▸ Input for this task:
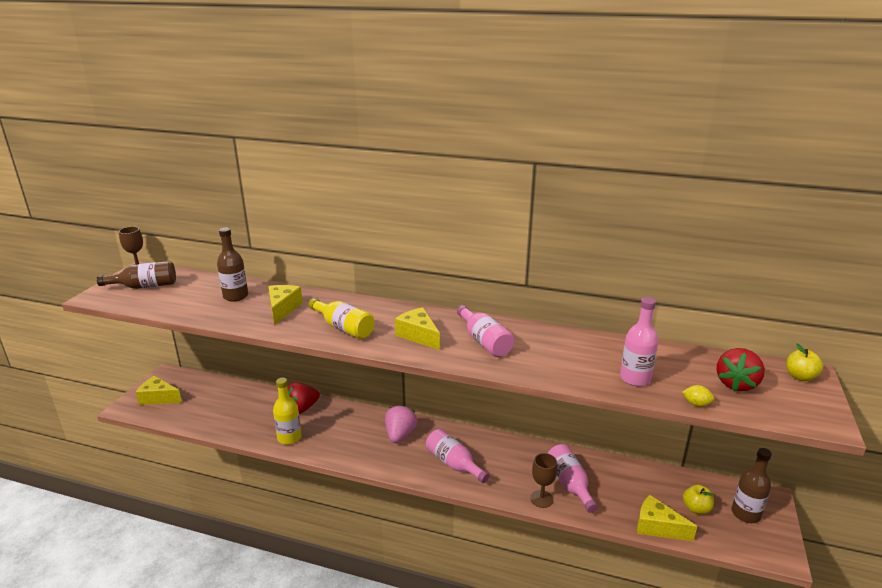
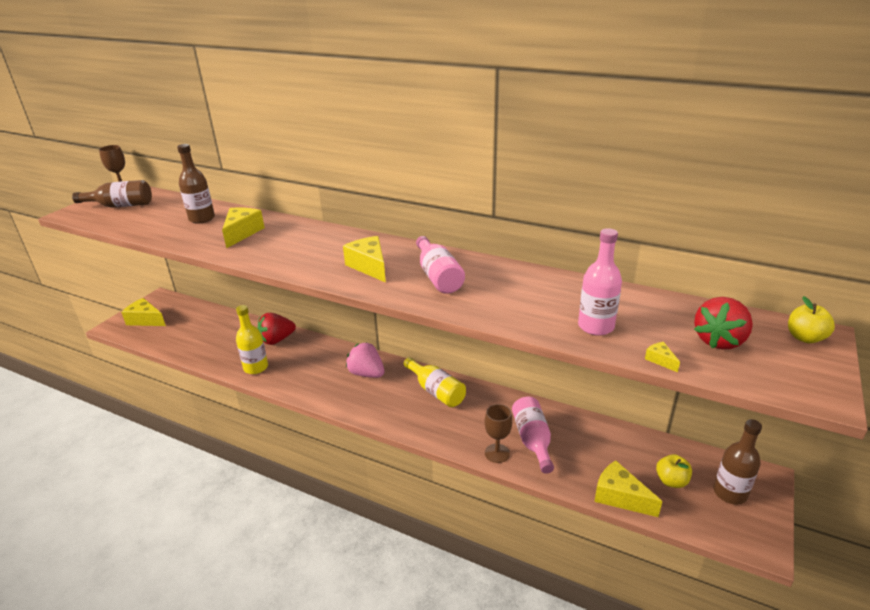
camera: 10 degrees right, 5 degrees up
(344, 328) = (295, 255): yellow bottle -> yellow bottle (436, 391)
(400, 435) = (366, 373): pink strawberry -> pink strawberry turned 75 degrees counterclockwise
(453, 464) = (413, 408): pink bottle -> none
(696, 404) = (660, 360): yellow lemon -> yellow cheese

▸ Description of the task: What the response needs is every entry, repeated exactly, and none of the pictures.

▸ Worked solution:
camera: 10 degrees right, 5 degrees up
(344, 328) = (295, 255): yellow bottle -> yellow bottle (436, 391)
(400, 435) = (366, 373): pink strawberry -> pink strawberry turned 75 degrees counterclockwise
(453, 464) = (413, 408): pink bottle -> none
(696, 404) = (660, 360): yellow lemon -> yellow cheese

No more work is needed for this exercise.